TASK DETAILS >>
Look through the material below. Return exactly the lines from the one with "purple 1x2 brick [203,126,256,209]" through the one with "brown 1x1 brick [165,265,261,402]", both included.
┌──
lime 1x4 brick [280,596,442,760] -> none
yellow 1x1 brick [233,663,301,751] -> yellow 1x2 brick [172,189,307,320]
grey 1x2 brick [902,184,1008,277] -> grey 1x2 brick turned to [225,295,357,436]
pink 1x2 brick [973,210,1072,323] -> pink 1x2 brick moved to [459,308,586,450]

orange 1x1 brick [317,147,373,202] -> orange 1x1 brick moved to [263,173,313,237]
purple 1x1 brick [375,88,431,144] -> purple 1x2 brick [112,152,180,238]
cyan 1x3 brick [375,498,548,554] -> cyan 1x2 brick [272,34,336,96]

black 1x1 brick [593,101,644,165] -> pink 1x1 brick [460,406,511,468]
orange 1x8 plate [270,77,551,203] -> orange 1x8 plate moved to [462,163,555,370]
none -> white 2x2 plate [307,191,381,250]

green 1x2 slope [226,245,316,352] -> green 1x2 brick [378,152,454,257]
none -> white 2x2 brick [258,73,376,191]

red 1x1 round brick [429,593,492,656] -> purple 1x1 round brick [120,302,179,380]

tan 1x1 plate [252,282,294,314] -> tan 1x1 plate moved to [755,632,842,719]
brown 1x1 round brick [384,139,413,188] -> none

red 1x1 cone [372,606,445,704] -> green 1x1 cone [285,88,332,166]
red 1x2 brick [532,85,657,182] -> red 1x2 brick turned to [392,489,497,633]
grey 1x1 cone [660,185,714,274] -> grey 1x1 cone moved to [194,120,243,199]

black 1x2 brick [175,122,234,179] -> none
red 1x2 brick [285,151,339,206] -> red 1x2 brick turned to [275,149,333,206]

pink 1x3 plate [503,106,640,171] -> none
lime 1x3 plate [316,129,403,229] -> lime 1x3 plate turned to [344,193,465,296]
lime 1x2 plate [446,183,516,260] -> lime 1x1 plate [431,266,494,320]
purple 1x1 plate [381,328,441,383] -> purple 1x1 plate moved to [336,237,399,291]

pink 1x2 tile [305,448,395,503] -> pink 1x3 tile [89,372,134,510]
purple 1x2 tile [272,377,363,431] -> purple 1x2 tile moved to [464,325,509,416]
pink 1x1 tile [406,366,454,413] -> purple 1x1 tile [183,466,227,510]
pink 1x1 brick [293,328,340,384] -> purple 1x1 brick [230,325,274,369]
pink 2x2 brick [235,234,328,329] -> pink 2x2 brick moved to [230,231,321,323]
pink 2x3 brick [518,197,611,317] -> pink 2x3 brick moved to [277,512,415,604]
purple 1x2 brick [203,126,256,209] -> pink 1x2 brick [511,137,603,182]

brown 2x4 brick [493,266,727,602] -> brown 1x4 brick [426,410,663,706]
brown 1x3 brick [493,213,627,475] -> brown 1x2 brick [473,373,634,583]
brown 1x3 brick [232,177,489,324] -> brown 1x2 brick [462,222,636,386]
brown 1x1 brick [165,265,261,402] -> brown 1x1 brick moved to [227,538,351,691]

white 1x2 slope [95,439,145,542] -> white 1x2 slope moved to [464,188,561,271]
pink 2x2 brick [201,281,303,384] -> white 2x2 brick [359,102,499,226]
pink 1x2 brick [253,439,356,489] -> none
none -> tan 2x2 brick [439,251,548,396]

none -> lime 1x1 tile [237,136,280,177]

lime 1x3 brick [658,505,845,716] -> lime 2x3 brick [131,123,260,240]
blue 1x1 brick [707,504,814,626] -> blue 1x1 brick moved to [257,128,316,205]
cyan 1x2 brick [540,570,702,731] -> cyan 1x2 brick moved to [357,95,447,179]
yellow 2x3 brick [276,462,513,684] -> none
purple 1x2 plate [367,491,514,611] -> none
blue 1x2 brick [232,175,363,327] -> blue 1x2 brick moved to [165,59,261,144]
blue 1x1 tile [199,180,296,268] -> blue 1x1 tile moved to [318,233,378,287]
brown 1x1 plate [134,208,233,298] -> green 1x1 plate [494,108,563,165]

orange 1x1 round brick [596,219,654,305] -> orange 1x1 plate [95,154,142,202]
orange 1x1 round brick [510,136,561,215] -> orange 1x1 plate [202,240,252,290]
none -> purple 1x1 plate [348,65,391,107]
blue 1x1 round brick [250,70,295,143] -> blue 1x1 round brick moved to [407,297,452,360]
└──
RESPONSE BELOW >>
purple 1x2 brick [203,126,256,209] -> pink 1x2 brick [511,137,603,182]

brown 2x4 brick [493,266,727,602] -> brown 1x4 brick [426,410,663,706]
brown 1x3 brick [493,213,627,475] -> brown 1x2 brick [473,373,634,583]
brown 1x3 brick [232,177,489,324] -> brown 1x2 brick [462,222,636,386]
brown 1x1 brick [165,265,261,402] -> brown 1x1 brick moved to [227,538,351,691]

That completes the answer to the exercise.